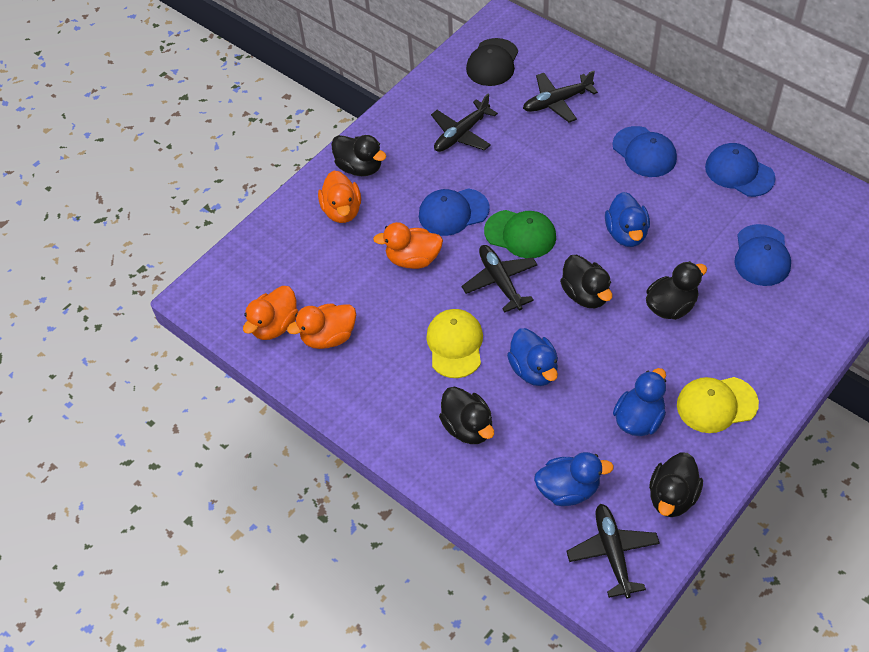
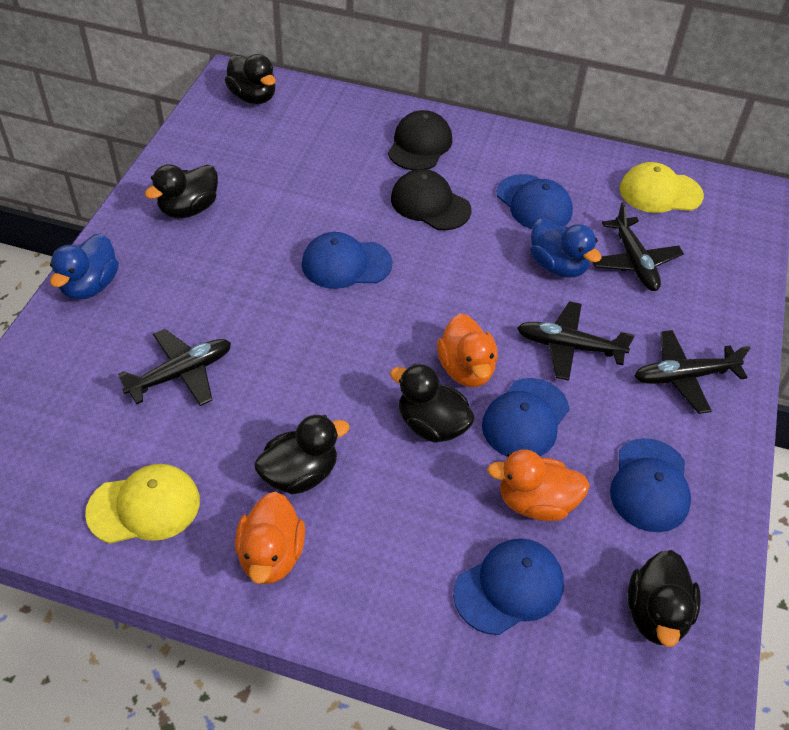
black cap: [466,38,518,86] = 1 -> [388,110,452,170] [391,169,472,230] = 2
blue cap: [419,188,490,236] [612,126,677,177] [705,143,776,197] [734,224,791,286] = 4 -> [302,232,393,289] [453,538,564,635] [482,378,569,457] [497,174,573,229] [610,438,691,532] = 5
blue duck: [507,328,558,386] [534,452,614,506] [605,192,650,247] [613,368,666,436] = 4 -> [50,233,119,300] [530,218,601,278] = 2
green cap: [484,210,556,258] = 1 -> none = 0
orange duck: [243,286,299,340] [287,303,356,349] [318,170,361,223] [373,222,443,269] = 4 -> [235,492,305,584] [437,313,498,387] [487,449,590,521] = 3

■ Exercise objective ■
The string "blue" may occur in the listing; show every line where it does.

■ Exercise solution ■
blue cap: [419,188,490,236] [612,126,677,177] [705,143,776,197] [734,224,791,286] = 4 -> [302,232,393,289] [453,538,564,635] [482,378,569,457] [497,174,573,229] [610,438,691,532] = 5
blue duck: [507,328,558,386] [534,452,614,506] [605,192,650,247] [613,368,666,436] = 4 -> [50,233,119,300] [530,218,601,278] = 2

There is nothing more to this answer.